Image sets with object changes:

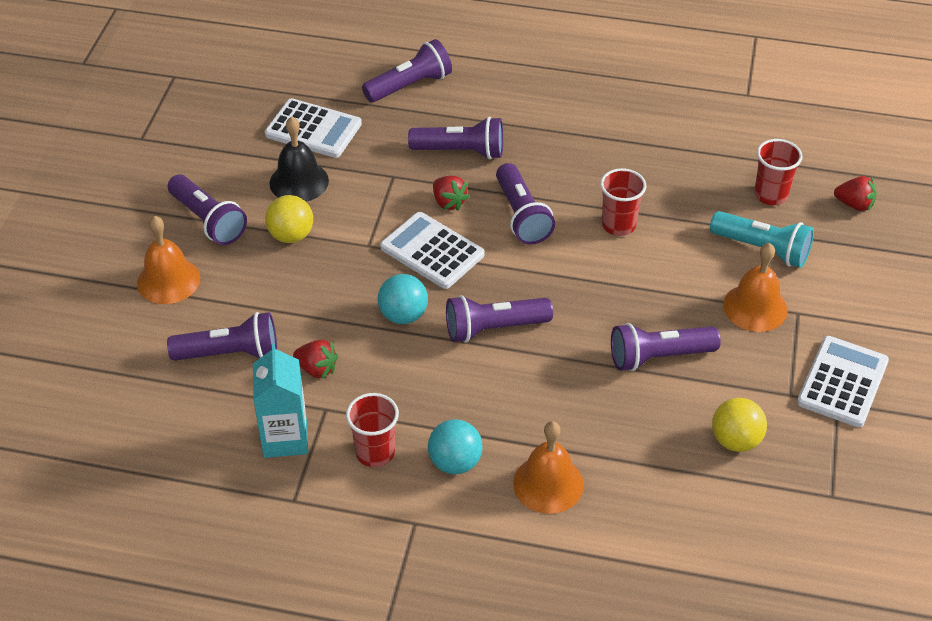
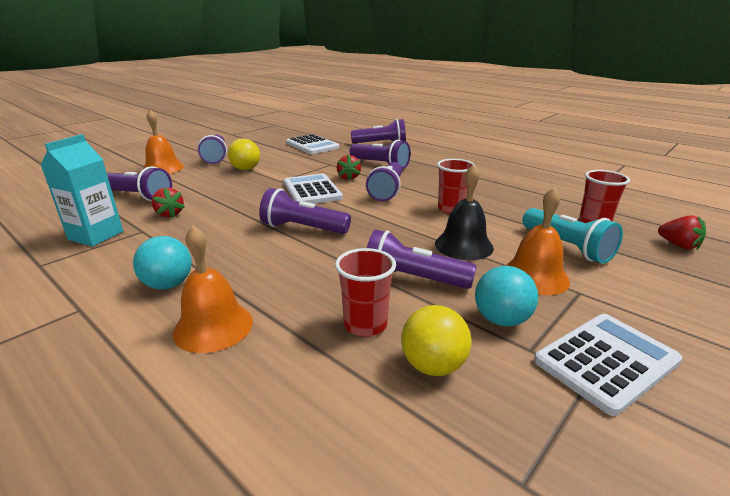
camera: 30 degrees right, 20 degrees down
(299, 182) = (279, 156): black bell -> black bell (464, 245)
(375, 453) = (129, 260): red cup -> red cup (365, 324)
(403, 315) = (255, 208): turquoise ball -> turquoise ball (501, 320)

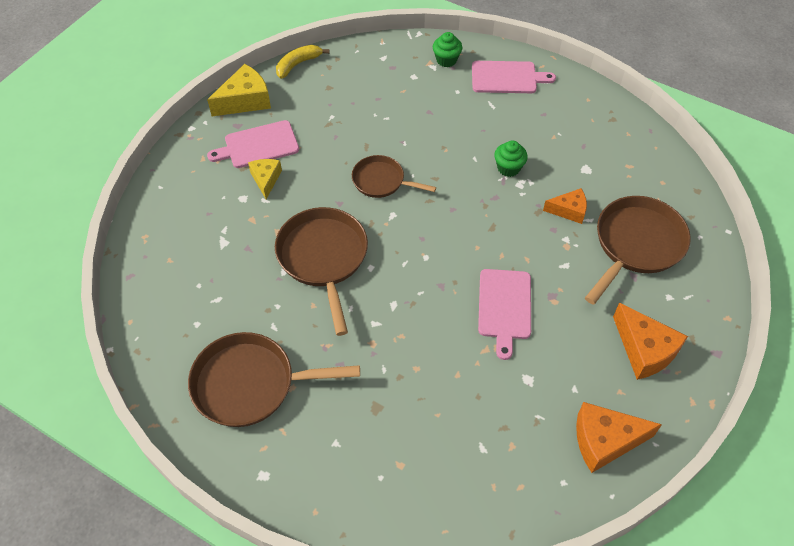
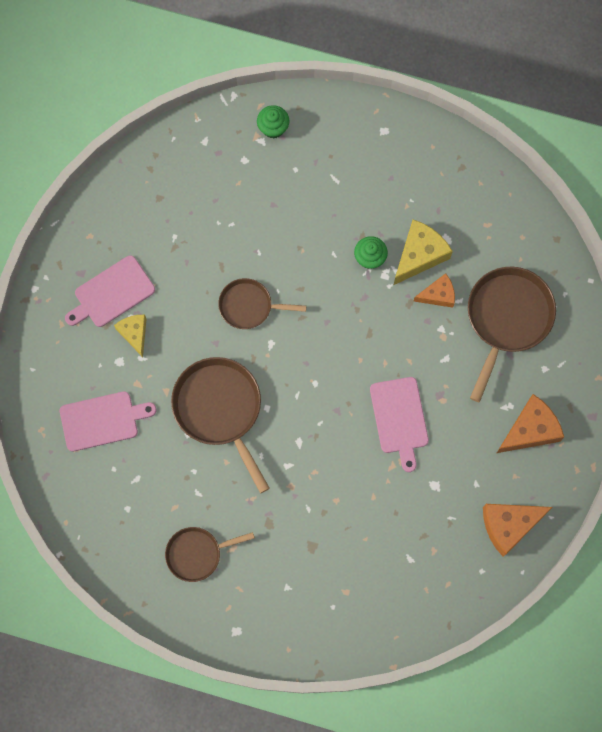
camera: 15 degrees left, 20 degrees up
(245, 100) = (77, 238): yellow cheese -> yellow cheese (419, 255)
(251, 384) = (197, 554): brown pan -> brown pan, size x0.60
(298, 64) = (116, 174): yellow banana -> none
(507, 78) = (343, 137): pink cutting board -> pink cutting board (102, 420)
(644, 350) = (530, 430): orange cheese -> orange cheese turned 75 degrees counterclockwise

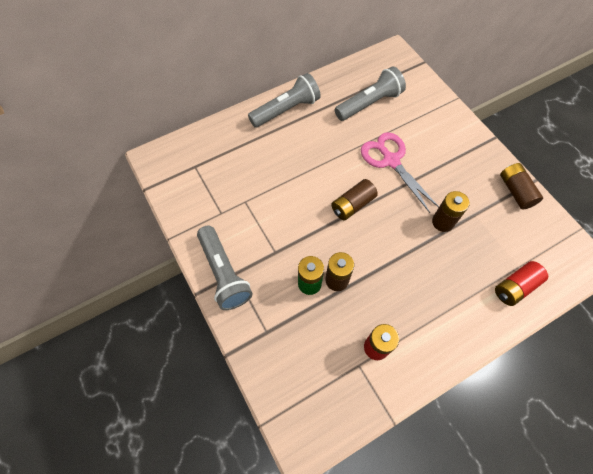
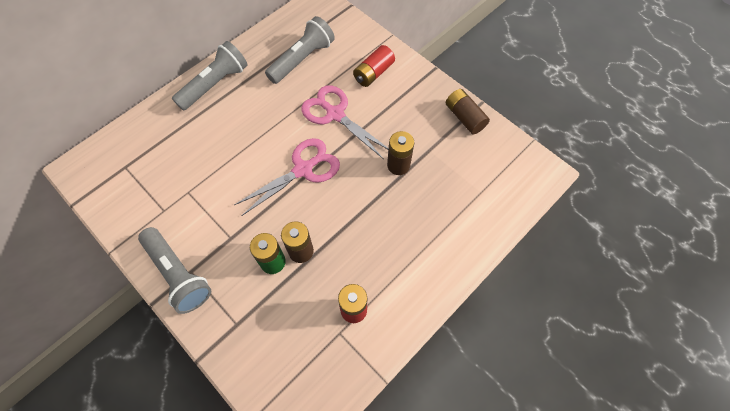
camera: 15 degrees left, 0 degrees up
(352, 205) = (303, 169): brown battery -> pink scissors
(515, 287) = (480, 213): red battery -> red battery (373, 73)

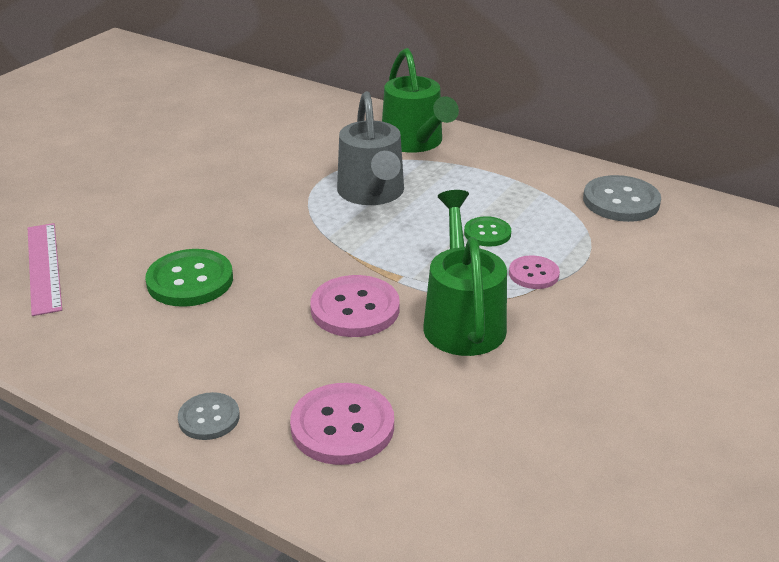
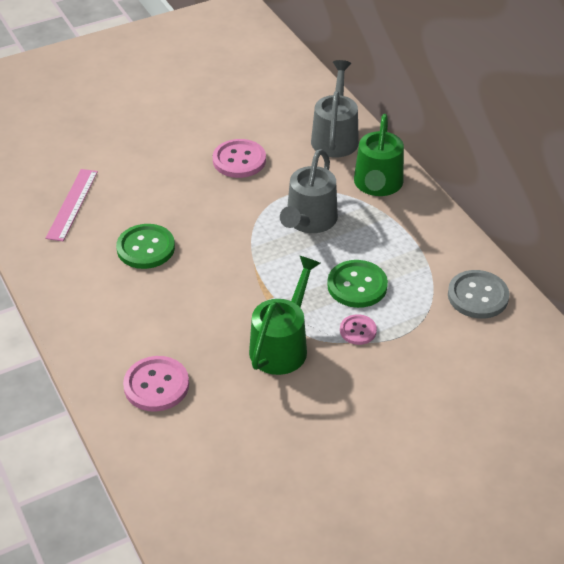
camera: 30 degrees right, 10 degrees up
(209, 418) = (92, 348): grey button -> none
(327, 116) = (335, 136): none -> grey watering can
(355, 309) = (225, 309): pink button -> pink button (239, 160)
(487, 233) = (357, 285): green button -> green button, size x1.69

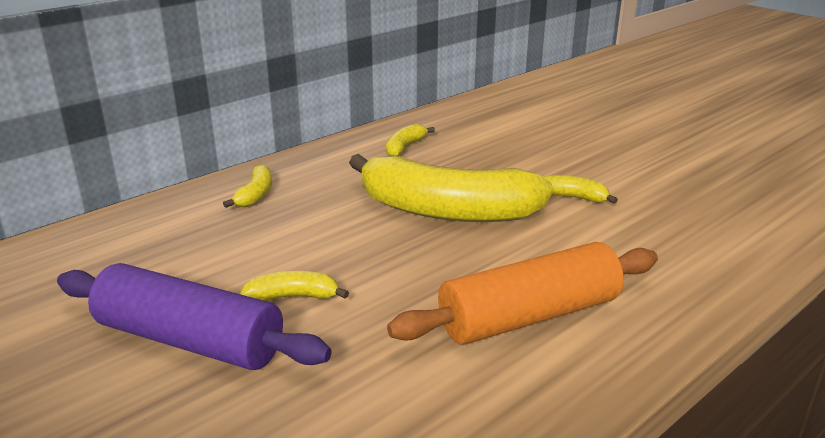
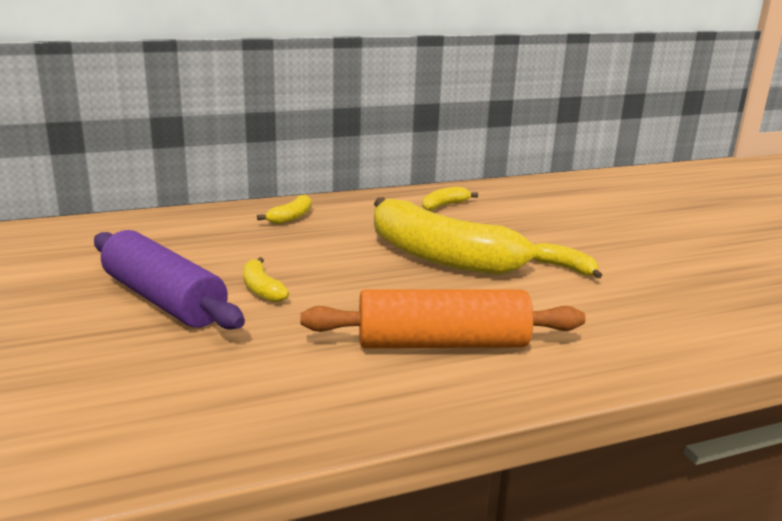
camera: 20 degrees right, 5 degrees down
(293, 297) = (261, 289): yellow banana -> yellow banana turned 135 degrees counterclockwise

▸ WORK TO COMPLETE
Search the data for the word "pink" and report how many lines include it, with the number alone.

▸ EXERCISE OUTPUT
3